» **WHAT TO DO**
Print, from the listing below, the lines starting at the line containing "blue rolling pin [348,222,433,246]" and ending at the line containing "camera: 140 degrees right, 15 degrees down", exactly as they stand, and print nothing else.
### MATERIALS PROVIDED
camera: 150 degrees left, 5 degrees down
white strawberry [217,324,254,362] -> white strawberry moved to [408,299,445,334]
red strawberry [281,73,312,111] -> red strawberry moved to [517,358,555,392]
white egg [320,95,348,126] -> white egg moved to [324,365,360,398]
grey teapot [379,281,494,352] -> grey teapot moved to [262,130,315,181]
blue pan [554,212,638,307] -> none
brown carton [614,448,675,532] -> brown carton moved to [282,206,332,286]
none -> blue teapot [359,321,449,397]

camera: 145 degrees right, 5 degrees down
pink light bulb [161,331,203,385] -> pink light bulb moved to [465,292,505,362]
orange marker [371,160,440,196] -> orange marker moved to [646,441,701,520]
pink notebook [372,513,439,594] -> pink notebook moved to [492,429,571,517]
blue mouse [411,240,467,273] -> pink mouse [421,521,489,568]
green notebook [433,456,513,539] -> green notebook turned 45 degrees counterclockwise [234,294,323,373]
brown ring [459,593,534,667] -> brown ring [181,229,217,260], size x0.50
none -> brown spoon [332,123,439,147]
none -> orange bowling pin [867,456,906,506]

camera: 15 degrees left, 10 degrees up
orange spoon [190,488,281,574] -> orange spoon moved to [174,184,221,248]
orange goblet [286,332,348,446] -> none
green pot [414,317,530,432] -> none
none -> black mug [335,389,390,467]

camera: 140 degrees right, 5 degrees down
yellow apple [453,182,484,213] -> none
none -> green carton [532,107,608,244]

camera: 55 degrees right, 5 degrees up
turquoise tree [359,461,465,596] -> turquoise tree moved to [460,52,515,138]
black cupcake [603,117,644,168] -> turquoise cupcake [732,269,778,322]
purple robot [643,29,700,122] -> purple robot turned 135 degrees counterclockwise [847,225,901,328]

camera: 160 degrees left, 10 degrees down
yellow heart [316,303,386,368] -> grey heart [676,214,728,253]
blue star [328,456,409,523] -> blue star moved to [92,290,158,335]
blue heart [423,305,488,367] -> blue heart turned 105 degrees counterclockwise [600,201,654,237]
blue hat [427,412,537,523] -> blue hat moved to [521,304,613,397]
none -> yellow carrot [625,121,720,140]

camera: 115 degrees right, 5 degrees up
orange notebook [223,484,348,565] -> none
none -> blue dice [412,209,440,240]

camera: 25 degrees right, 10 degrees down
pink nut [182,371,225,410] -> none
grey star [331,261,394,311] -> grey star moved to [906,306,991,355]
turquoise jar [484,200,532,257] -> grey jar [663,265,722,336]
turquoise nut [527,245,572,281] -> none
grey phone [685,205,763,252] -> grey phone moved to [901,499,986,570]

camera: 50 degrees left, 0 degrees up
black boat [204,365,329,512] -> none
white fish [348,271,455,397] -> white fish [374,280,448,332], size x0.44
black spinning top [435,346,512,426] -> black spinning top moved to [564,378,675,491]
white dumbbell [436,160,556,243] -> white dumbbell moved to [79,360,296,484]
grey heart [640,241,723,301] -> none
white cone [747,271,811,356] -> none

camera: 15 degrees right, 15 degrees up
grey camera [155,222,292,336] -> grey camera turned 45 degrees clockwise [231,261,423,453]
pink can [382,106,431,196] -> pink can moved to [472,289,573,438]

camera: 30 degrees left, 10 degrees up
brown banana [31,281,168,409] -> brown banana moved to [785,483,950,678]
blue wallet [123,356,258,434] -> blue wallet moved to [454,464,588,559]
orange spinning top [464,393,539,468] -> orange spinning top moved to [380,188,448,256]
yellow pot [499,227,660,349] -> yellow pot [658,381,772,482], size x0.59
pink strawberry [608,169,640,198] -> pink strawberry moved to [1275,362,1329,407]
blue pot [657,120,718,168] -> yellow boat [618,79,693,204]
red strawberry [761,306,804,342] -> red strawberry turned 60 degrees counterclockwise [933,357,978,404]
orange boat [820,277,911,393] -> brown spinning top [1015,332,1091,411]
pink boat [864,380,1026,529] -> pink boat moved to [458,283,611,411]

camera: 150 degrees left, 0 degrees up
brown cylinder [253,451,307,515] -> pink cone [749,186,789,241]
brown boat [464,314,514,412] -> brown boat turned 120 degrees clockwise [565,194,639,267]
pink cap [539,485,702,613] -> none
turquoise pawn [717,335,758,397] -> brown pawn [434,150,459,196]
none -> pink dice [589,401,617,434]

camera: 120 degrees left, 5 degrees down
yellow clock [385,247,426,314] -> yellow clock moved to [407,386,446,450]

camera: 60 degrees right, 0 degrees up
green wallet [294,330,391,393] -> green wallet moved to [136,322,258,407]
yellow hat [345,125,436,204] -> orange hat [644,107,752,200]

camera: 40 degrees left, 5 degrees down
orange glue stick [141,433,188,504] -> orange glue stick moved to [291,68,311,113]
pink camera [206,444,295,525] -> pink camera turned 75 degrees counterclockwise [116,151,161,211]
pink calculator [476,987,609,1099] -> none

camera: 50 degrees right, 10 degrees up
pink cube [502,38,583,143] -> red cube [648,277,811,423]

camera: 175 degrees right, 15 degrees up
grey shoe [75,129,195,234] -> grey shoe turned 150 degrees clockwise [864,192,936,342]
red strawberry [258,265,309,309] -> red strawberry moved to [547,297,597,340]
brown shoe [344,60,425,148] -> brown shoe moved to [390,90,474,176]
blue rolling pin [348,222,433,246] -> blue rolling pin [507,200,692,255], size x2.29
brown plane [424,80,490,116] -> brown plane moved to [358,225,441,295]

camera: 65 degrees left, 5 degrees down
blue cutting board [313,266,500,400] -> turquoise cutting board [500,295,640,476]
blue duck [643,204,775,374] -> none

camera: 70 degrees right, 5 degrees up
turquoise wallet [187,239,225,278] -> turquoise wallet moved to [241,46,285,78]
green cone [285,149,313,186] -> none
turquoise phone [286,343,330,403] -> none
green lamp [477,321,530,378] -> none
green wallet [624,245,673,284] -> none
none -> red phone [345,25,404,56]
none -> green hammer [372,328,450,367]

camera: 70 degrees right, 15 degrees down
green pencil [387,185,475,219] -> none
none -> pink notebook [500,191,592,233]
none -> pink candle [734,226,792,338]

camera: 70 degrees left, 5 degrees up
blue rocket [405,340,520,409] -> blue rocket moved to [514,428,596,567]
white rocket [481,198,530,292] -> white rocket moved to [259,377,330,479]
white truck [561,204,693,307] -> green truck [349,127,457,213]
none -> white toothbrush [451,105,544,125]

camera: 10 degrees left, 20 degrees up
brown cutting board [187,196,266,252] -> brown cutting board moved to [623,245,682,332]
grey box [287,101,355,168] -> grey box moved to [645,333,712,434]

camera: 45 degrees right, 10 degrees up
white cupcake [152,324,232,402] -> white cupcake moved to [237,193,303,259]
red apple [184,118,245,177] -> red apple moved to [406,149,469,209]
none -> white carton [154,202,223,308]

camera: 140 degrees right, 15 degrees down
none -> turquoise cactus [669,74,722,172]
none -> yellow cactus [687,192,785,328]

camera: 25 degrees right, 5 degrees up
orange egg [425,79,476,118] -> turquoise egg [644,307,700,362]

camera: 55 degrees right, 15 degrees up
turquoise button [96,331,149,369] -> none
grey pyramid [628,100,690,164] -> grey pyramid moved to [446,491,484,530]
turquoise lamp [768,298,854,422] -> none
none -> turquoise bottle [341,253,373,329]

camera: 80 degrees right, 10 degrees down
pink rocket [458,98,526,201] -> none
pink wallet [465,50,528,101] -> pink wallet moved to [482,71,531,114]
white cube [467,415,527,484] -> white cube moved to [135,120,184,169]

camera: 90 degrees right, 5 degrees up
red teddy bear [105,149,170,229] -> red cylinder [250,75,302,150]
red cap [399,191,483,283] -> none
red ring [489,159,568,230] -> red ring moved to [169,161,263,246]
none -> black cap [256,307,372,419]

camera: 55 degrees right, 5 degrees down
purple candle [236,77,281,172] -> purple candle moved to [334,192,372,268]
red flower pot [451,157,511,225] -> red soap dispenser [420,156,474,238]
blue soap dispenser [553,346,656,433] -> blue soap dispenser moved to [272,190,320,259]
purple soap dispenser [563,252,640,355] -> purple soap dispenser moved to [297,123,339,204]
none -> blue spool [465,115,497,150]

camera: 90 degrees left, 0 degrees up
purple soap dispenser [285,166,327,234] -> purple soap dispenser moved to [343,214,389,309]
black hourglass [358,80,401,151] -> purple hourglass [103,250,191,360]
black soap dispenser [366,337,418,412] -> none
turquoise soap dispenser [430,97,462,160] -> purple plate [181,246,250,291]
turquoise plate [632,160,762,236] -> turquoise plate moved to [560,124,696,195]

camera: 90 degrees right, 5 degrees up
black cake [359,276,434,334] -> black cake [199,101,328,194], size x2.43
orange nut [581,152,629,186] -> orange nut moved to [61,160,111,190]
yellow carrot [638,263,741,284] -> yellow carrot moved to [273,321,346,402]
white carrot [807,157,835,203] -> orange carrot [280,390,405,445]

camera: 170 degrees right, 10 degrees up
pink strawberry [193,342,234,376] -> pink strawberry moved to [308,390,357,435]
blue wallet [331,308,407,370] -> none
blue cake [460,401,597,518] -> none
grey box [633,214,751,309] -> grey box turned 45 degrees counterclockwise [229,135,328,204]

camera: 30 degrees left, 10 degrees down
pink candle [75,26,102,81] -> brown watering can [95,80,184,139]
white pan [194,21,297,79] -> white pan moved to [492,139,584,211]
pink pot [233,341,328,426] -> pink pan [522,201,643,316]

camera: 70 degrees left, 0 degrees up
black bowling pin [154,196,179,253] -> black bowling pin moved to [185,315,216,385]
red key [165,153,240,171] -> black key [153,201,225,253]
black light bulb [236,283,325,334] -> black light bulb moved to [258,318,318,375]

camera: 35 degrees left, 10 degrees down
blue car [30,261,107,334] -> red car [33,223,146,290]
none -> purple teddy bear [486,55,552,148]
######
» **TASK ANSWER**
blue rolling pin [348,222,433,246] -> blue rolling pin [507,200,692,255], size x2.29
brown plane [424,80,490,116] -> brown plane moved to [358,225,441,295]

camera: 65 degrees left, 5 degrees down
blue cutting board [313,266,500,400] -> turquoise cutting board [500,295,640,476]
blue duck [643,204,775,374] -> none

camera: 70 degrees right, 5 degrees up
turquoise wallet [187,239,225,278] -> turquoise wallet moved to [241,46,285,78]
green cone [285,149,313,186] -> none
turquoise phone [286,343,330,403] -> none
green lamp [477,321,530,378] -> none
green wallet [624,245,673,284] -> none
none -> red phone [345,25,404,56]
none -> green hammer [372,328,450,367]

camera: 70 degrees right, 15 degrees down
green pencil [387,185,475,219] -> none
none -> pink notebook [500,191,592,233]
none -> pink candle [734,226,792,338]

camera: 70 degrees left, 5 degrees up
blue rocket [405,340,520,409] -> blue rocket moved to [514,428,596,567]
white rocket [481,198,530,292] -> white rocket moved to [259,377,330,479]
white truck [561,204,693,307] -> green truck [349,127,457,213]
none -> white toothbrush [451,105,544,125]

camera: 10 degrees left, 20 degrees up
brown cutting board [187,196,266,252] -> brown cutting board moved to [623,245,682,332]
grey box [287,101,355,168] -> grey box moved to [645,333,712,434]

camera: 45 degrees right, 10 degrees up
white cupcake [152,324,232,402] -> white cupcake moved to [237,193,303,259]
red apple [184,118,245,177] -> red apple moved to [406,149,469,209]
none -> white carton [154,202,223,308]

camera: 140 degrees right, 15 degrees down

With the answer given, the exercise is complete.